## Directions:
Copy out exactly, from the entries that follow, the line holding "none -> red 1x2 plate [272,337,337,391]", the line holding "none -> yellow 2x3 plate [171,215,275,282]", and all lines between them, but no pictures.

## Exercise data:
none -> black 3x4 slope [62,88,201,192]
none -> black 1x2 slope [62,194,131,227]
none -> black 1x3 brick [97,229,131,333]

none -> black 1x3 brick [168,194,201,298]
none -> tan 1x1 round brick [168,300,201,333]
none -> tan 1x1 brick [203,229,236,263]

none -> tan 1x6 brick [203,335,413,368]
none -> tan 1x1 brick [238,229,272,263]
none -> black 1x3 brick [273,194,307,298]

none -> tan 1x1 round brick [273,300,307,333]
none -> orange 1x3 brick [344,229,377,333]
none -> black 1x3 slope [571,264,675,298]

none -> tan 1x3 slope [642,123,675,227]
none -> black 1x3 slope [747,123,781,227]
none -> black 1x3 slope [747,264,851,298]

---

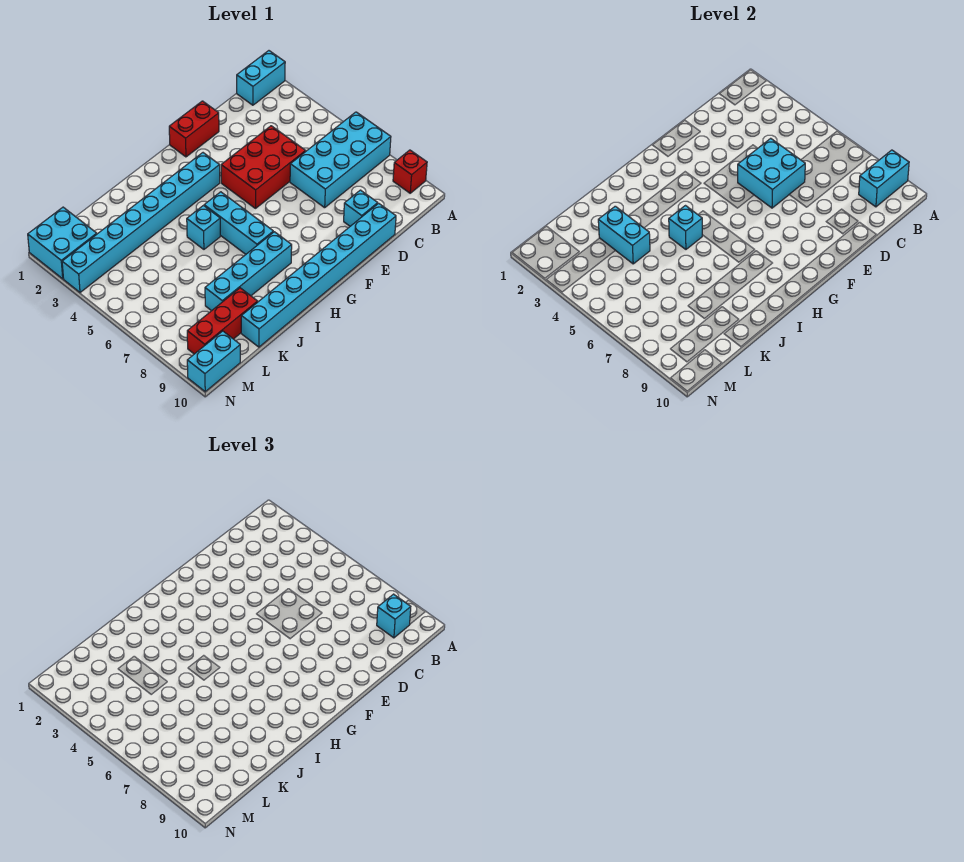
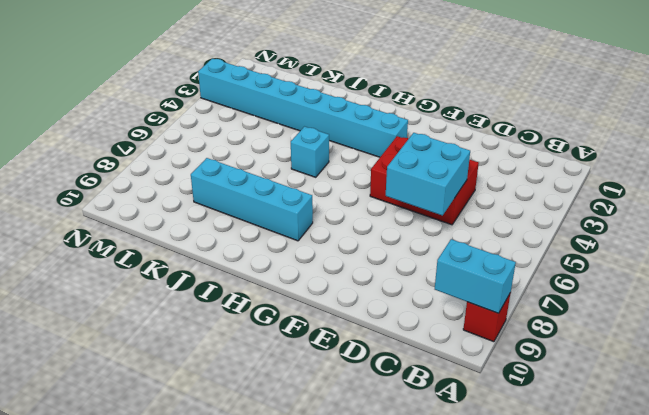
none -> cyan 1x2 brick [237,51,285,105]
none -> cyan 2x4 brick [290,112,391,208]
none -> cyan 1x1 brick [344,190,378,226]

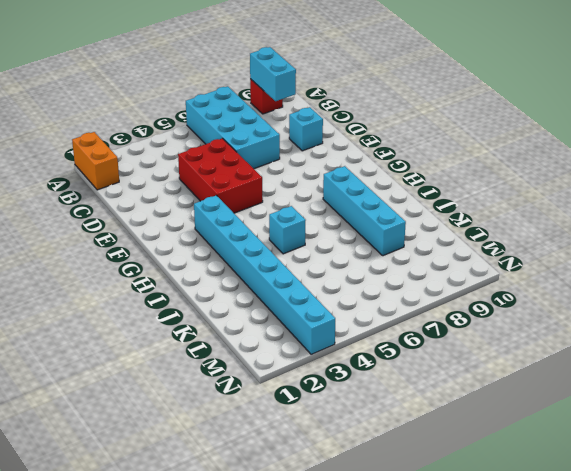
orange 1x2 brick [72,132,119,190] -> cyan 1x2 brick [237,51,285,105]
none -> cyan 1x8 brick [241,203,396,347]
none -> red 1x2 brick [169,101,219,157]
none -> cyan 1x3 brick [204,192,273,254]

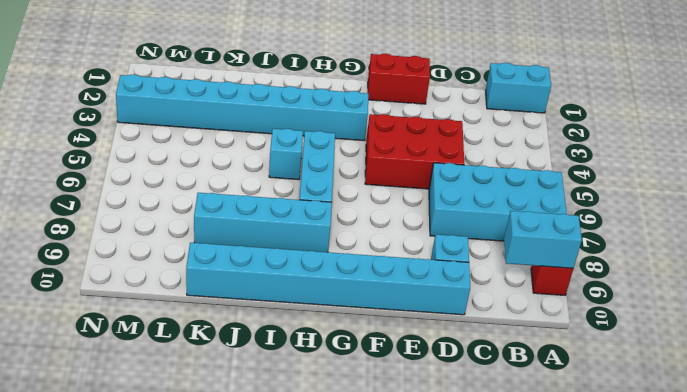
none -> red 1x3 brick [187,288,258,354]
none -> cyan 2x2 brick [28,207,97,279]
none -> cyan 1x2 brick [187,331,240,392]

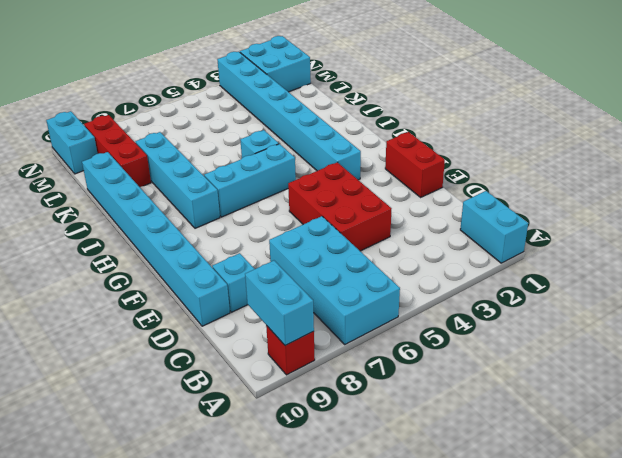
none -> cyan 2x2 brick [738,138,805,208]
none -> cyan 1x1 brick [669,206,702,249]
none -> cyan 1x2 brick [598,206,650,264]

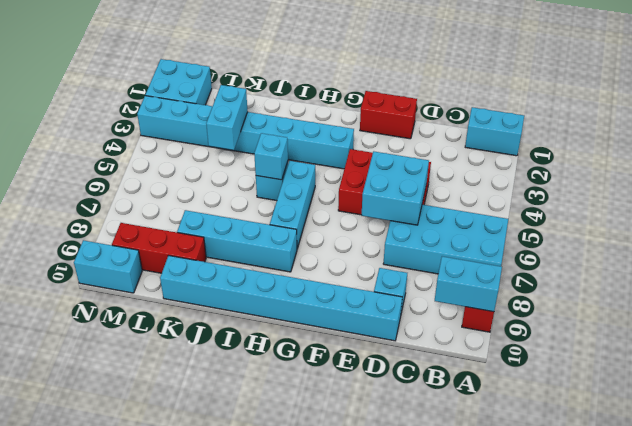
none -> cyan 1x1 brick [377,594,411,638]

---

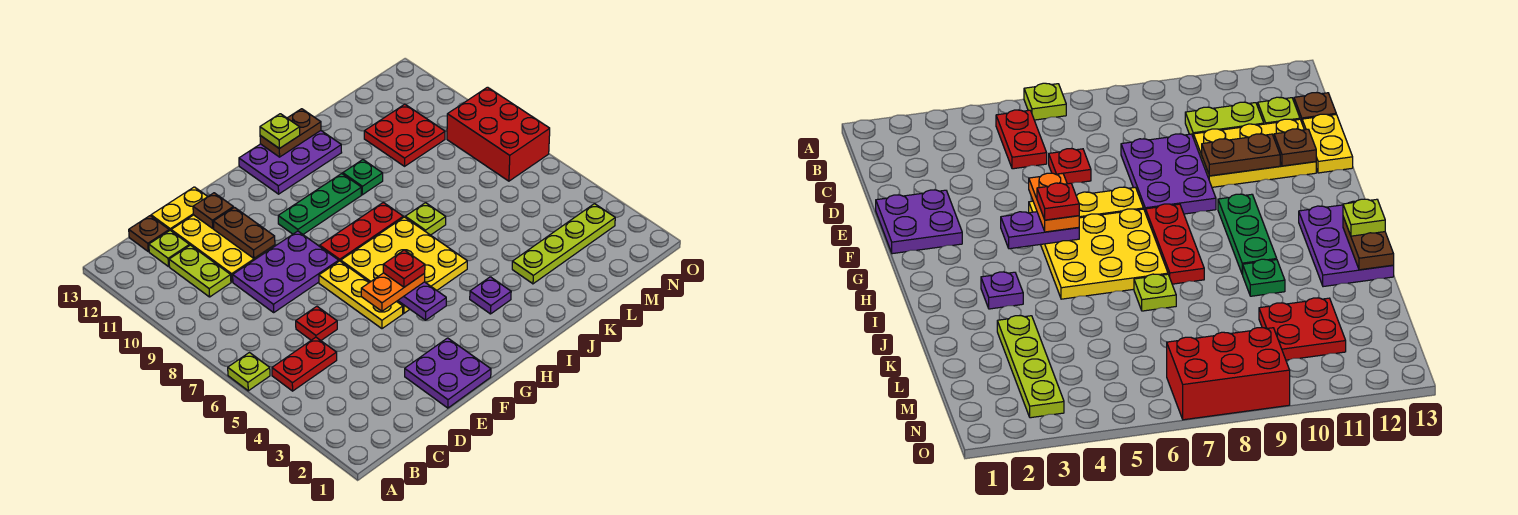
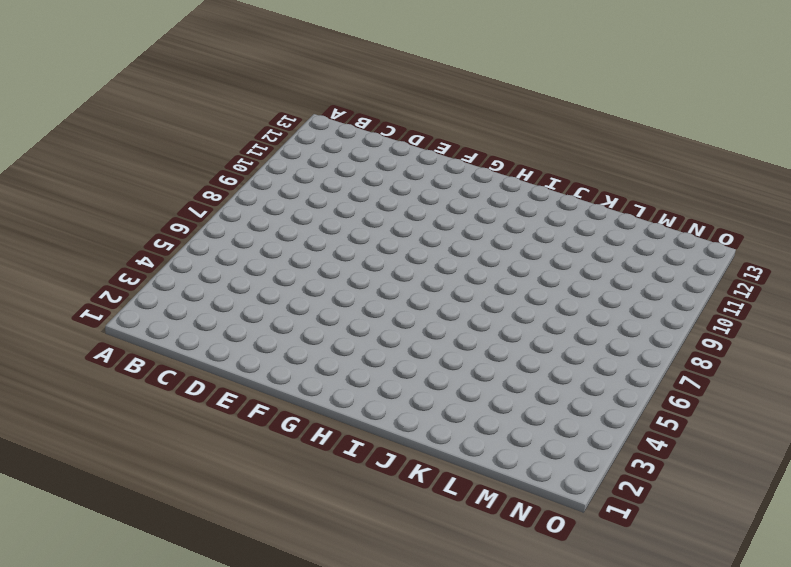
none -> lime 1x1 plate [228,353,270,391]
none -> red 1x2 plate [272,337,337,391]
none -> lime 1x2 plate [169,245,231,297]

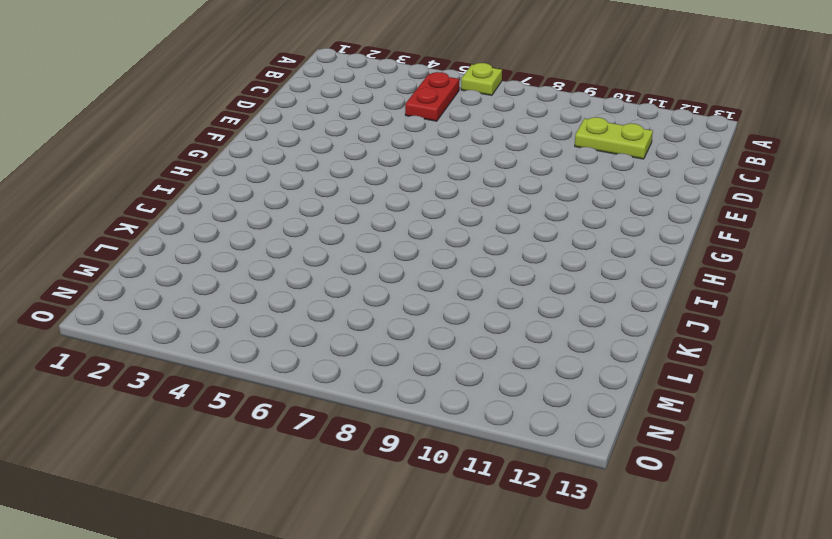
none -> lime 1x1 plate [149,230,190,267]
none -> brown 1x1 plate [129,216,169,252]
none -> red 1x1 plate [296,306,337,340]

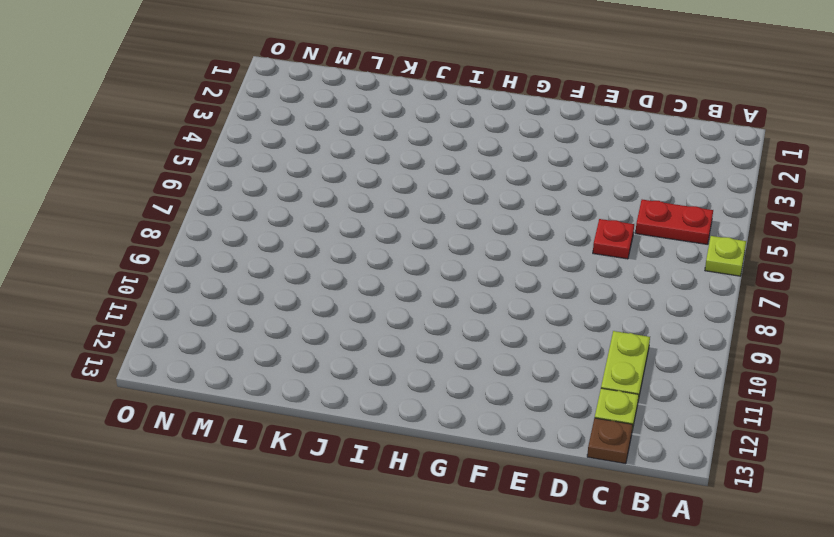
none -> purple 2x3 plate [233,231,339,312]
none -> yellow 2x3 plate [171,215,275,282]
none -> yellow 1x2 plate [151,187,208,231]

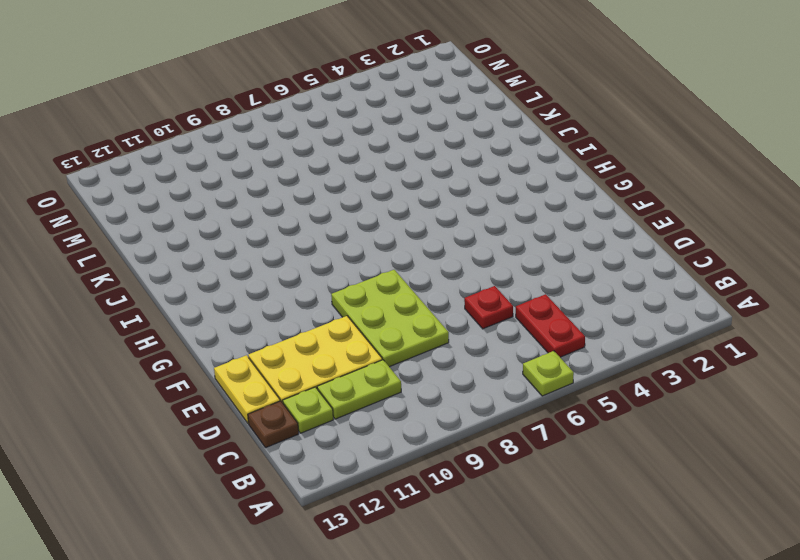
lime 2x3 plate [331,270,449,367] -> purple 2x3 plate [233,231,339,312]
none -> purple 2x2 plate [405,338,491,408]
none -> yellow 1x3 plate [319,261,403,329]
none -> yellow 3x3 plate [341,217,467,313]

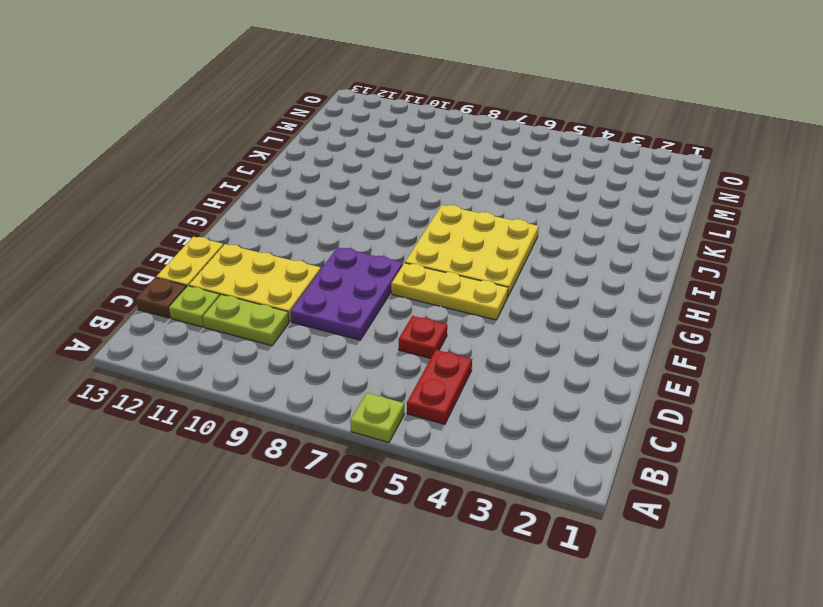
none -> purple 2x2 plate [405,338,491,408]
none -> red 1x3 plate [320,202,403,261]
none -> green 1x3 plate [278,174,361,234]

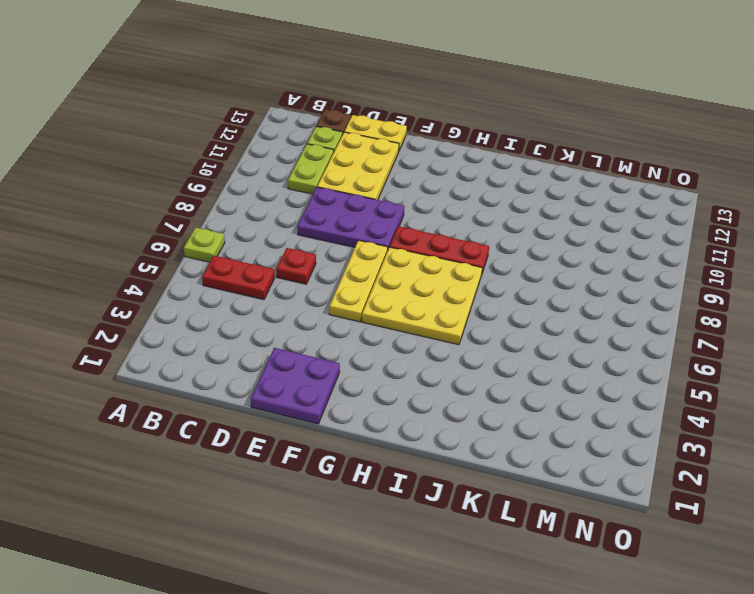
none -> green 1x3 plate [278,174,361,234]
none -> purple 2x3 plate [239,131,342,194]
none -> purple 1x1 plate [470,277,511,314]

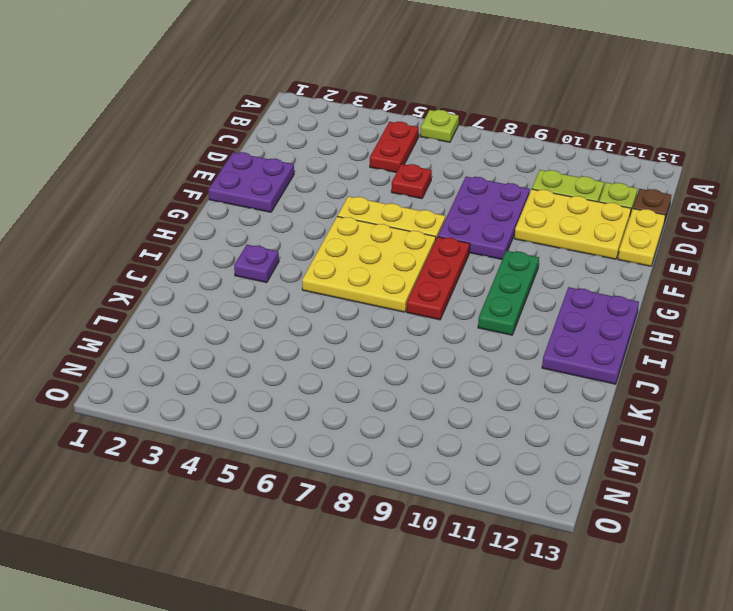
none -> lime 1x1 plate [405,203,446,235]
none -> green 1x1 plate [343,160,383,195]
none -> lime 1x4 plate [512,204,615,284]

## The completed task:
none -> red 1x2 plate [272,337,337,391]
none -> lime 1x2 plate [169,245,231,297]

none -> lime 1x1 plate [149,230,190,267]
none -> brown 1x1 plate [129,216,169,252]
none -> red 1x1 plate [296,306,337,340]

none -> purple 2x3 plate [233,231,339,312]
none -> yellow 2x3 plate [171,215,275,282]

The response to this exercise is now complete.